Word and element location entries
[start]

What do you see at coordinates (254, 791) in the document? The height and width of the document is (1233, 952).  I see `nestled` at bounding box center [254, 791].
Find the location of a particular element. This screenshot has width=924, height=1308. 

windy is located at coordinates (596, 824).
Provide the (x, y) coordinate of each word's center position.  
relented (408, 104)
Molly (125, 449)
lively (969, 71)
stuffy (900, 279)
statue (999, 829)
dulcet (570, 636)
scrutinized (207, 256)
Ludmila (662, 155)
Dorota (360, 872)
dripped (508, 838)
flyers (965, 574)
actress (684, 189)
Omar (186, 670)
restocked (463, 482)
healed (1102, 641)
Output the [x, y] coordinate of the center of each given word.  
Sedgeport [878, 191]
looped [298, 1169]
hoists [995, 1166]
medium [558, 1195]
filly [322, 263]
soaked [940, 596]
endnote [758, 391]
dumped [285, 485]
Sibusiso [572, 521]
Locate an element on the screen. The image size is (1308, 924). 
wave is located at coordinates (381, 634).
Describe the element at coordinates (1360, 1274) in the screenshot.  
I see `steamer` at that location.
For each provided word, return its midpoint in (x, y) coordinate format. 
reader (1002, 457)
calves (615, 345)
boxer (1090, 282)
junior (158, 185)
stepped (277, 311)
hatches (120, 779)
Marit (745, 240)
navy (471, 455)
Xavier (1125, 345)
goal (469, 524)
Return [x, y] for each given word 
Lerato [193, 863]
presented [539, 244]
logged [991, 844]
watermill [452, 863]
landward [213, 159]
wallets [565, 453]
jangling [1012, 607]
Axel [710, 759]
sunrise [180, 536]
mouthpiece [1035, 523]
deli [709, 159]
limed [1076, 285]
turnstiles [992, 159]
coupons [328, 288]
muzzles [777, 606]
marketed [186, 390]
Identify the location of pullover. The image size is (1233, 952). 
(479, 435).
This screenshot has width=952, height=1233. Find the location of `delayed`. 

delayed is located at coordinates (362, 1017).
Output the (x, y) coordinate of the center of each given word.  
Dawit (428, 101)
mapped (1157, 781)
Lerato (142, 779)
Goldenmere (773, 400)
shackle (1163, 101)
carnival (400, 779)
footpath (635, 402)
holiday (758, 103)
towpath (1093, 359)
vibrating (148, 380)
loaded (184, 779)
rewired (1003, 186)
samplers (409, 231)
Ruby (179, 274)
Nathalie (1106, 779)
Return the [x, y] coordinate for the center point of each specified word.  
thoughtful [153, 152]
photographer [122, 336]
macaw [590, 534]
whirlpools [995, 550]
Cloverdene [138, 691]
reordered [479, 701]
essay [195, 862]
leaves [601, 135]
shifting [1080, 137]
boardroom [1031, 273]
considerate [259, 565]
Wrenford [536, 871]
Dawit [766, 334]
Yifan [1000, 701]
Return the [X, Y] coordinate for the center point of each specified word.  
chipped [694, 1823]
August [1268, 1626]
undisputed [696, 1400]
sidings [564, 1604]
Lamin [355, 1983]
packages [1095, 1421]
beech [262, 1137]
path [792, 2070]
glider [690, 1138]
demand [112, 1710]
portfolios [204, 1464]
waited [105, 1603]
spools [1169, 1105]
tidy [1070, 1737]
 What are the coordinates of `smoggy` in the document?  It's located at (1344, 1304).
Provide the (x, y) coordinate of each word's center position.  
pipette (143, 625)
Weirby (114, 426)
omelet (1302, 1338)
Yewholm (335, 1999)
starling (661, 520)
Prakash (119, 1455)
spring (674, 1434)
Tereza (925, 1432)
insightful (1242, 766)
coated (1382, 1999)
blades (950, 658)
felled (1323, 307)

[end]

▸ **TASK REQUIREMENTS**: Rewrite the items in the stretch from the line containing "glider [690, 1138]" through the line containing "pipette (143, 625)", replacing "spools" with "bobbins" and leaving everything else as it is.

▸ **SOLUTION TO THE EXERCISE**:
glider [690, 1138]
demand [112, 1710]
portfolios [204, 1464]
waited [105, 1603]
bobbins [1169, 1105]
tidy [1070, 1737]
 What are the coordinates of `smoggy` in the document?  It's located at (1344, 1304).
Provide the (x, y) coordinate of each word's center position.  
pipette (143, 625)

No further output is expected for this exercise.